Task data Block Start

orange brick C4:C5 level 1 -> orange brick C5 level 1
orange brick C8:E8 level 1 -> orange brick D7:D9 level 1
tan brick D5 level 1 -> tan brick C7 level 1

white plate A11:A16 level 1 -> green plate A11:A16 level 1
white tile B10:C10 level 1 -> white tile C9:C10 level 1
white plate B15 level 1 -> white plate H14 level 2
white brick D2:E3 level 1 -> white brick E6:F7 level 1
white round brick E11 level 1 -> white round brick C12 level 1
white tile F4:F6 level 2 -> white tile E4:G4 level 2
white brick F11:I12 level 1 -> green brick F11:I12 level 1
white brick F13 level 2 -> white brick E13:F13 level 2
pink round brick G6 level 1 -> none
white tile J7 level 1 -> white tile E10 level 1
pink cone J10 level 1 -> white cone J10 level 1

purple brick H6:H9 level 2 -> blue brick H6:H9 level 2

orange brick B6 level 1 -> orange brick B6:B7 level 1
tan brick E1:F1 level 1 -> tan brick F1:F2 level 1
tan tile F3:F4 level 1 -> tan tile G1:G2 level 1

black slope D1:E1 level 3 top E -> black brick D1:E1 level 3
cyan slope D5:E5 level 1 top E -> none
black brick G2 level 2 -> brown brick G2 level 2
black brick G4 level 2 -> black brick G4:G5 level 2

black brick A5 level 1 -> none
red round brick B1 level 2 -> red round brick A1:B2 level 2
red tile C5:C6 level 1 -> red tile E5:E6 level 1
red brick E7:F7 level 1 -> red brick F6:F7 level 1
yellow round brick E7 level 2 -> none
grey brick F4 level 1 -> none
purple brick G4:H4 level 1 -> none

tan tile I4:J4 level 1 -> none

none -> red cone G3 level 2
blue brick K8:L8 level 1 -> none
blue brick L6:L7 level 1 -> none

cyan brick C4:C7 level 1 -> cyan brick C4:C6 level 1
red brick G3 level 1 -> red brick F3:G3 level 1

Task data Block End

Task instructions:
Every line from the one containing "orange brick B6 level" to the end of the entries must be set down exactly, with none omitted and none added.

Answer box:
orange brick B6 level 1 -> orange brick B6:B7 level 1
tan brick E1:F1 level 1 -> tan brick F1:F2 level 1
tan tile F3:F4 level 1 -> tan tile G1:G2 level 1

black slope D1:E1 level 3 top E -> black brick D1:E1 level 3
cyan slope D5:E5 level 1 top E -> none
black brick G2 level 2 -> brown brick G2 level 2
black brick G4 level 2 -> black brick G4:G5 level 2

black brick A5 level 1 -> none
red round brick B1 level 2 -> red round brick A1:B2 level 2
red tile C5:C6 level 1 -> red tile E5:E6 level 1
red brick E7:F7 level 1 -> red brick F6:F7 level 1
yellow round brick E7 level 2 -> none
grey brick F4 level 1 -> none
purple brick G4:H4 level 1 -> none

tan tile I4:J4 level 1 -> none

none -> red cone G3 level 2
blue brick K8:L8 level 1 -> none
blue brick L6:L7 level 1 -> none

cyan brick C4:C7 level 1 -> cyan brick C4:C6 level 1
red brick G3 level 1 -> red brick F3:G3 level 1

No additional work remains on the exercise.